Goal of the exercise>
The entire set of lines below should be copied exactly.

'''

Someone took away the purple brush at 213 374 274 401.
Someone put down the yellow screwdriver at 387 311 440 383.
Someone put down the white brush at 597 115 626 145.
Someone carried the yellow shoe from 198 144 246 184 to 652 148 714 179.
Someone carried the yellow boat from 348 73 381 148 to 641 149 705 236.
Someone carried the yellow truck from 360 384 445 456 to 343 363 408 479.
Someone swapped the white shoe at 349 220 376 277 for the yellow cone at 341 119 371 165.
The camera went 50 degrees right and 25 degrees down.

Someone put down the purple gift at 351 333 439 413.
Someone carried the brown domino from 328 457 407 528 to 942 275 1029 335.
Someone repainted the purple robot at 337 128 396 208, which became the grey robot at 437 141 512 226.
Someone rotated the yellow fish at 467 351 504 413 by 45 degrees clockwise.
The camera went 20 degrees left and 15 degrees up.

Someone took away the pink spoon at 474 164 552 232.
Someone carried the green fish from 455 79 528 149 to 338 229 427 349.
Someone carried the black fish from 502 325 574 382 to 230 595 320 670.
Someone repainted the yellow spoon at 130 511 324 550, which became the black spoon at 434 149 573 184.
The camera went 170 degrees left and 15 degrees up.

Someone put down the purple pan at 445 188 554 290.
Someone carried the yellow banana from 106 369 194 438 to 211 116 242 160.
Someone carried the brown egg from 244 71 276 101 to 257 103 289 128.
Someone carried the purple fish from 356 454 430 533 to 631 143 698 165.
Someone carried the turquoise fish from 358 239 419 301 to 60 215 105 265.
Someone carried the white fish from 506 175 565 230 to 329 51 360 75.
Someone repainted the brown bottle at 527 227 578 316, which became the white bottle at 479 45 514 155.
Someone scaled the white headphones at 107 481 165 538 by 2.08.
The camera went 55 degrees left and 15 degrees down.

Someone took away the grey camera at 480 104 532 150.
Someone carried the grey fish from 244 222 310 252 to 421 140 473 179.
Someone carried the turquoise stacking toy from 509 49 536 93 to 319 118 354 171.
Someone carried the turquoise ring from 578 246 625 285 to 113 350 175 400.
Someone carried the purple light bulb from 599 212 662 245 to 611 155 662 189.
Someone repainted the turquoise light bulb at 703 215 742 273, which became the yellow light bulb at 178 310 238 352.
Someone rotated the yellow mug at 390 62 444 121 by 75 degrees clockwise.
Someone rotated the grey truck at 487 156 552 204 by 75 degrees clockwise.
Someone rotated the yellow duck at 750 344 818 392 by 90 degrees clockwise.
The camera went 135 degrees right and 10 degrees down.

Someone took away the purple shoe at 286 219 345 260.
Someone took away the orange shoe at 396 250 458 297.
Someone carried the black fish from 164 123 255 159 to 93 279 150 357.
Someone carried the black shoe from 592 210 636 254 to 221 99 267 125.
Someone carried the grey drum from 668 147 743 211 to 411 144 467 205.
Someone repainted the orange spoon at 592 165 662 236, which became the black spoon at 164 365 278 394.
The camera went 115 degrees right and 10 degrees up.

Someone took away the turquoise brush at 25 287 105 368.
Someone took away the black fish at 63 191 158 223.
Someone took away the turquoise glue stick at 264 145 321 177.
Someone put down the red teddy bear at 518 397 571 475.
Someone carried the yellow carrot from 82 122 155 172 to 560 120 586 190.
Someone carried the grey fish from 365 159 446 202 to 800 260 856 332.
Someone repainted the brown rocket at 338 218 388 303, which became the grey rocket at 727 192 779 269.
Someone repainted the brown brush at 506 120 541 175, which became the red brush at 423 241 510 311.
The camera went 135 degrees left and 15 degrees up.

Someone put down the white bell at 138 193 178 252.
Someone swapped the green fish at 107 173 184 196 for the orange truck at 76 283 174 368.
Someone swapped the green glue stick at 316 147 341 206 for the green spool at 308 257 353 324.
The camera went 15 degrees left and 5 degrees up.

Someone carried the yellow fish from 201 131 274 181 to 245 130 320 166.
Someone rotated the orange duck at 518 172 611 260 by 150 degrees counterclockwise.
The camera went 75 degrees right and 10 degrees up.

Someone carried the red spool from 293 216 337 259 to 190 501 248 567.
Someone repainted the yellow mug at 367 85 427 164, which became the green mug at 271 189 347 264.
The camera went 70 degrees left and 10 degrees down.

'''

The answer>
Someone took away the purple brush at 213 374 274 401.
Someone put down the yellow screwdriver at 387 311 440 383.
Someone put down the white brush at 597 115 626 145.
Someone carried the yellow shoe from 198 144 246 184 to 652 148 714 179.
Someone carried the yellow boat from 348 73 381 148 to 641 149 705 236.
Someone carried the yellow truck from 360 384 445 456 to 343 363 408 479.
Someone swapped the white shoe at 349 220 376 277 for the yellow cone at 341 119 371 165.
The camera went 50 degrees right and 25 degrees down.

Someone put down the purple gift at 351 333 439 413.
Someone carried the brown domino from 328 457 407 528 to 942 275 1029 335.
Someone repainted the purple robot at 337 128 396 208, which became the grey robot at 437 141 512 226.
Someone rotated the yellow fish at 467 351 504 413 by 45 degrees clockwise.
The camera went 20 degrees left and 15 degrees up.

Someone took away the pink spoon at 474 164 552 232.
Someone carried the green fish from 455 79 528 149 to 338 229 427 349.
Someone carried the black fish from 502 325 574 382 to 230 595 320 670.
Someone repainted the yellow spoon at 130 511 324 550, which became the black spoon at 434 149 573 184.
The camera went 170 degrees left and 15 degrees up.

Someone put down the purple pan at 445 188 554 290.
Someone carried the yellow banana from 106 369 194 438 to 211 116 242 160.
Someone carried the brown egg from 244 71 276 101 to 257 103 289 128.
Someone carried the purple fish from 356 454 430 533 to 631 143 698 165.
Someone carried the turquoise fish from 358 239 419 301 to 60 215 105 265.
Someone carried the white fish from 506 175 565 230 to 329 51 360 75.
Someone repainted the brown bottle at 527 227 578 316, which became the white bottle at 479 45 514 155.
Someone scaled the white headphones at 107 481 165 538 by 2.08.
The camera went 55 degrees left and 15 degrees down.

Someone took away the grey camera at 480 104 532 150.
Someone carried the grey fish from 244 222 310 252 to 421 140 473 179.
Someone carried the turquoise stacking toy from 509 49 536 93 to 319 118 354 171.
Someone carried the turquoise ring from 578 246 625 285 to 113 350 175 400.
Someone carried the purple light bulb from 599 212 662 245 to 611 155 662 189.
Someone repainted the turquoise light bulb at 703 215 742 273, which became the yellow light bulb at 178 310 238 352.
Someone rotated the yellow mug at 390 62 444 121 by 75 degrees clockwise.
Someone rotated the grey truck at 487 156 552 204 by 75 degrees clockwise.
Someone rotated the yellow duck at 750 344 818 392 by 90 degrees clockwise.
The camera went 135 degrees right and 10 degrees down.

Someone took away the purple shoe at 286 219 345 260.
Someone took away the orange shoe at 396 250 458 297.
Someone carried the black fish from 164 123 255 159 to 93 279 150 357.
Someone carried the black shoe from 592 210 636 254 to 221 99 267 125.
Someone carried the grey drum from 668 147 743 211 to 411 144 467 205.
Someone repainted the orange spoon at 592 165 662 236, which became the black spoon at 164 365 278 394.
The camera went 115 degrees right and 10 degrees up.

Someone took away the turquoise brush at 25 287 105 368.
Someone took away the black fish at 63 191 158 223.
Someone took away the turquoise glue stick at 264 145 321 177.
Someone put down the red teddy bear at 518 397 571 475.
Someone carried the yellow carrot from 82 122 155 172 to 560 120 586 190.
Someone carried the grey fish from 365 159 446 202 to 800 260 856 332.
Someone repainted the brown rocket at 338 218 388 303, which became the grey rocket at 727 192 779 269.
Someone repainted the brown brush at 506 120 541 175, which became the red brush at 423 241 510 311.
The camera went 135 degrees left and 15 degrees up.

Someone put down the white bell at 138 193 178 252.
Someone swapped the green fish at 107 173 184 196 for the orange truck at 76 283 174 368.
Someone swapped the green glue stick at 316 147 341 206 for the green spool at 308 257 353 324.
The camera went 15 degrees left and 5 degrees up.

Someone carried the yellow fish from 201 131 274 181 to 245 130 320 166.
Someone rotated the orange duck at 518 172 611 260 by 150 degrees counterclockwise.
The camera went 75 degrees right and 10 degrees up.

Someone carried the red spool from 293 216 337 259 to 190 501 248 567.
Someone repainted the yellow mug at 367 85 427 164, which became the green mug at 271 189 347 264.
The camera went 70 degrees left and 10 degrees down.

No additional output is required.